┌──
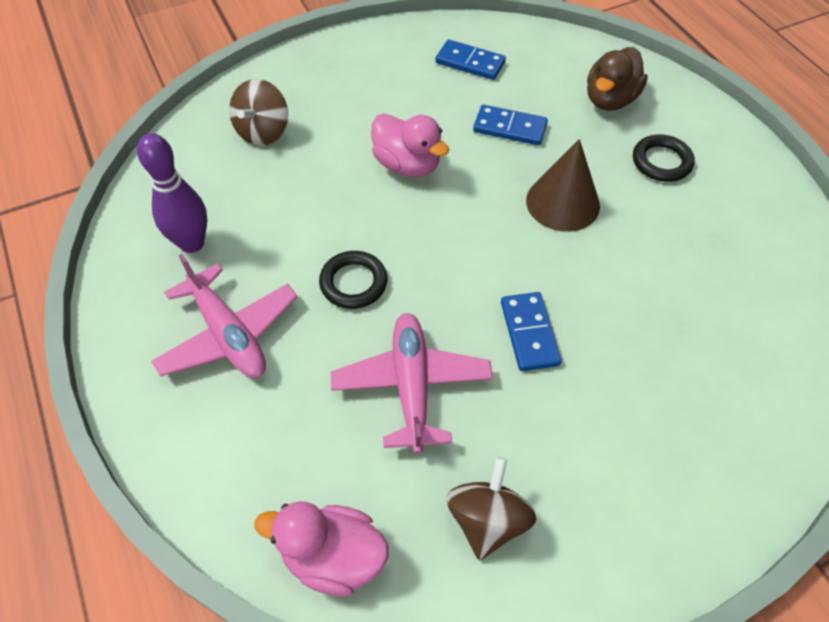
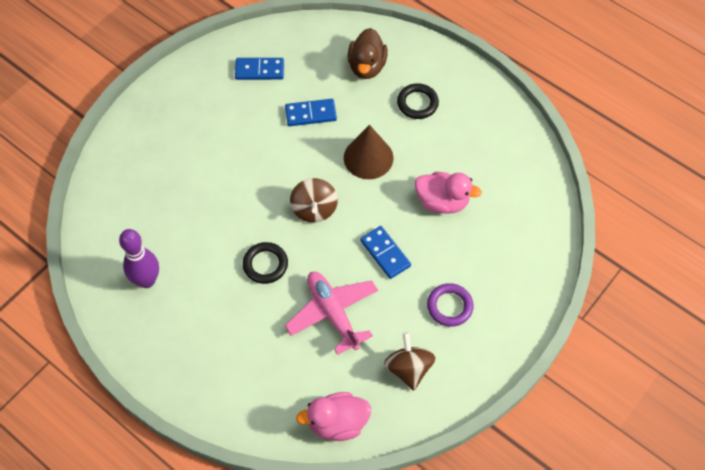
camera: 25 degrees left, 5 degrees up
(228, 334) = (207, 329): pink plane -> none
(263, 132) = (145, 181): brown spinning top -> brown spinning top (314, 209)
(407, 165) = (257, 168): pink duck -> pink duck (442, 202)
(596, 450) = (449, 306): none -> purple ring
└──
TO DO - Only the lines from the one holding "(407, 165) = (257, 168): pink" to the end of the material are wanted, each transcribed exactly.

COMPLETED EXERCISE -
(407, 165) = (257, 168): pink duck -> pink duck (442, 202)
(596, 450) = (449, 306): none -> purple ring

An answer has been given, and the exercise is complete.